## DATASET EXTRACT
§

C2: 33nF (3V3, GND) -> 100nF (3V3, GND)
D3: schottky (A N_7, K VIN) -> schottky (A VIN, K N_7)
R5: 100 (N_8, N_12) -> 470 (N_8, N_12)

§

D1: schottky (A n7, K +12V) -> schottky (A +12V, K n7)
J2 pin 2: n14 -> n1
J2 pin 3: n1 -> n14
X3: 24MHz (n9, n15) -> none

§

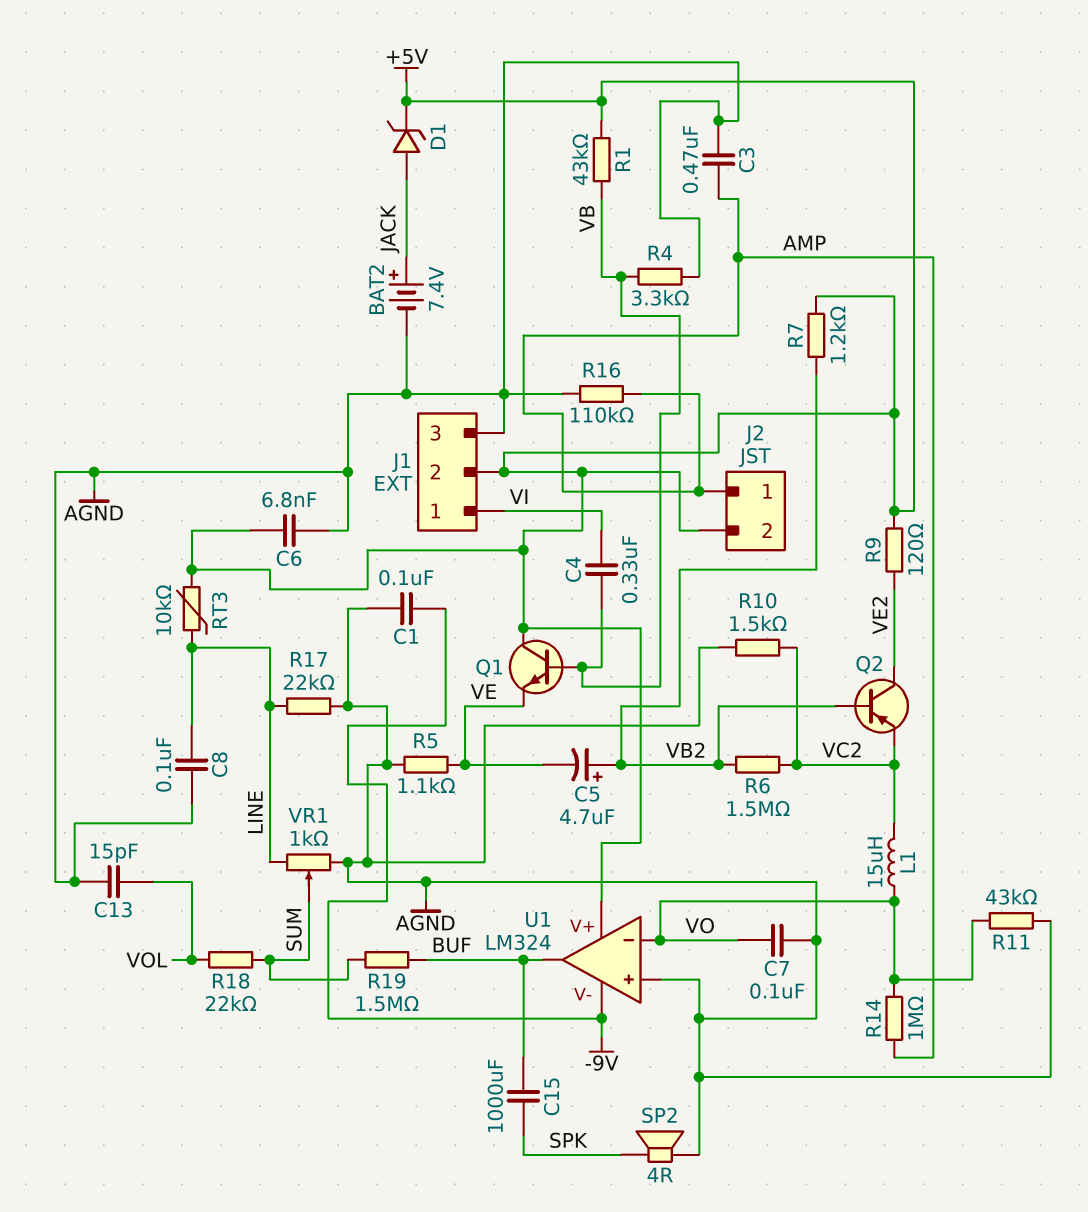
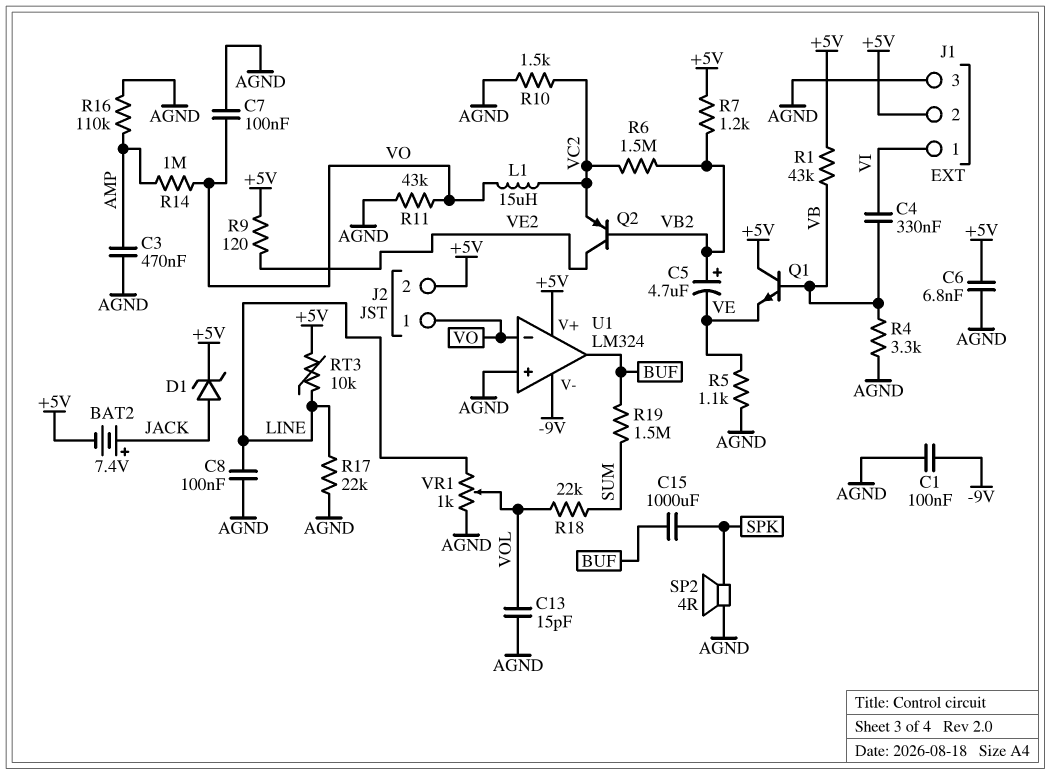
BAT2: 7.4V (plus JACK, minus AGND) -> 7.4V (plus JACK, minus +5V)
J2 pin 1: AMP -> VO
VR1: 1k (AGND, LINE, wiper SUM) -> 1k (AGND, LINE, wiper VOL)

§

## EXERCISE REQUIREMENTS
Which lines above run from the one containing "C2: 33nF (3V3, GND) -> 100nF (3V3, GND)" to the one containing "R5: 100 (N_8, N_12) -> 470 (N_8, N_12)"? Give them again exactly, both ends included.

## RESPONSE TO THE TASK
C2: 33nF (3V3, GND) -> 100nF (3V3, GND)
D3: schottky (A N_7, K VIN) -> schottky (A VIN, K N_7)
R5: 100 (N_8, N_12) -> 470 (N_8, N_12)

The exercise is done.